__Aim of the exercise__
Below is a listing; restate from it, character for character, the lines beginning at the line holding "orange 1x6 brick" and ending at the line holding "red 1x1 brick [654,191,720,279]", both included.

__Input data__
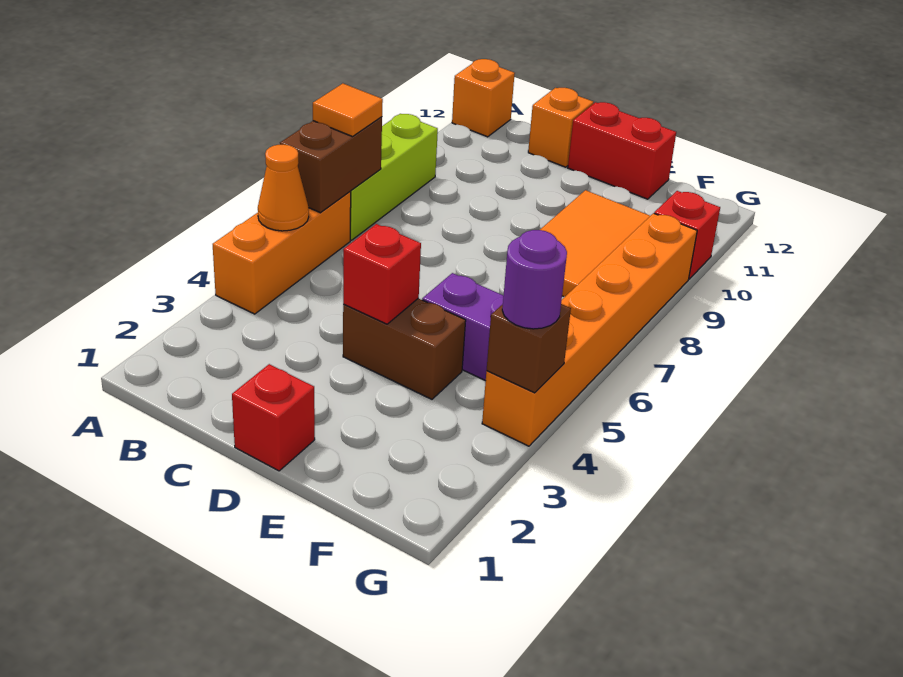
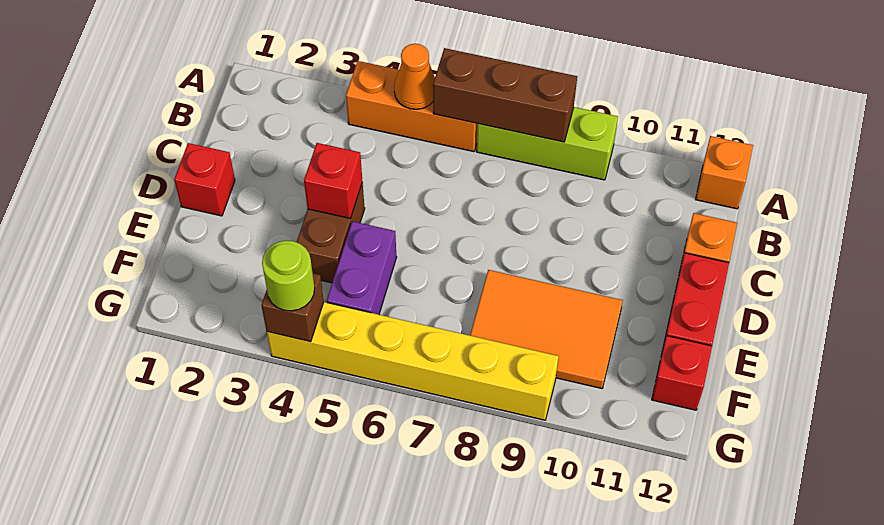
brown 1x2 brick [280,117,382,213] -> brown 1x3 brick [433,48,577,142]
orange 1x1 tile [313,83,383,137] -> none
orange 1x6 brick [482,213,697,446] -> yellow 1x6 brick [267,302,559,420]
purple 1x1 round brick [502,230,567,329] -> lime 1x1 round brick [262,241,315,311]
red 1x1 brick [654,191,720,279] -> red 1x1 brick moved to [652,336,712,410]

---

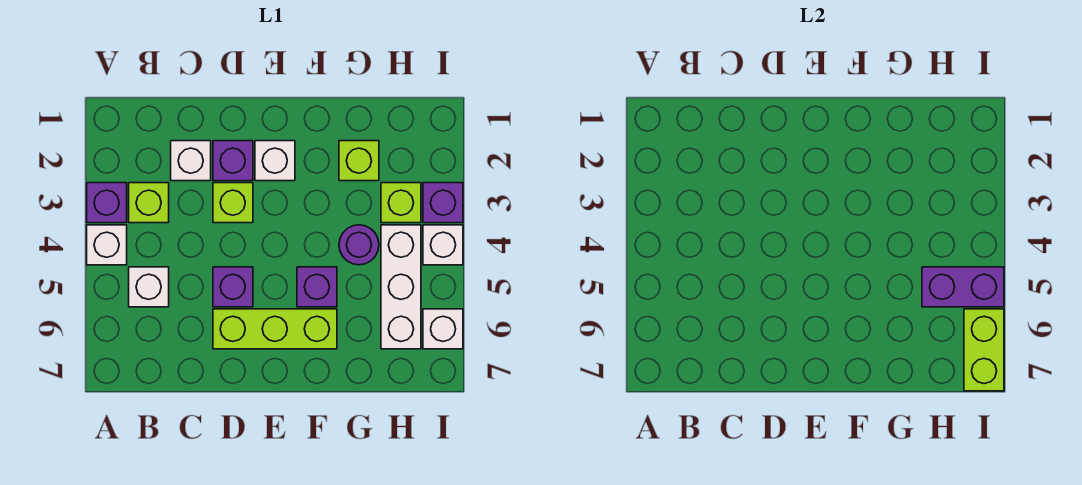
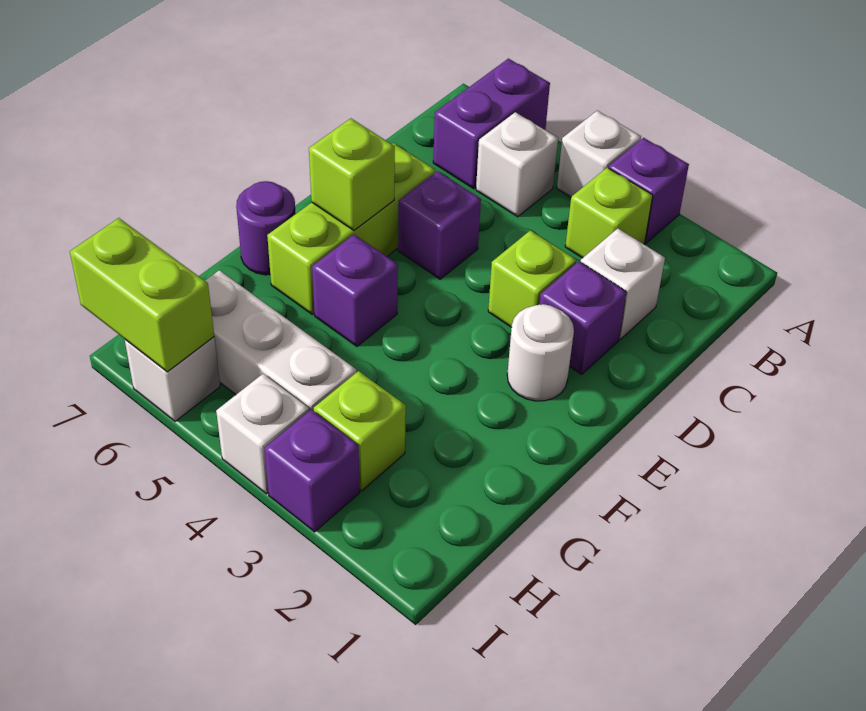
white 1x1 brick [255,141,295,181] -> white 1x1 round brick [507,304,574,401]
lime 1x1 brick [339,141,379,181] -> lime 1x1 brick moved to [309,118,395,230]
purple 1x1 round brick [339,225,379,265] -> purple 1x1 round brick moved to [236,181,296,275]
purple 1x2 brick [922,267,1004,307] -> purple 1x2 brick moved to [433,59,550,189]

__Task solution__
orange 1x6 brick [482,213,697,446] -> yellow 1x6 brick [267,302,559,420]
purple 1x1 round brick [502,230,567,329] -> lime 1x1 round brick [262,241,315,311]
red 1x1 brick [654,191,720,279] -> red 1x1 brick moved to [652,336,712,410]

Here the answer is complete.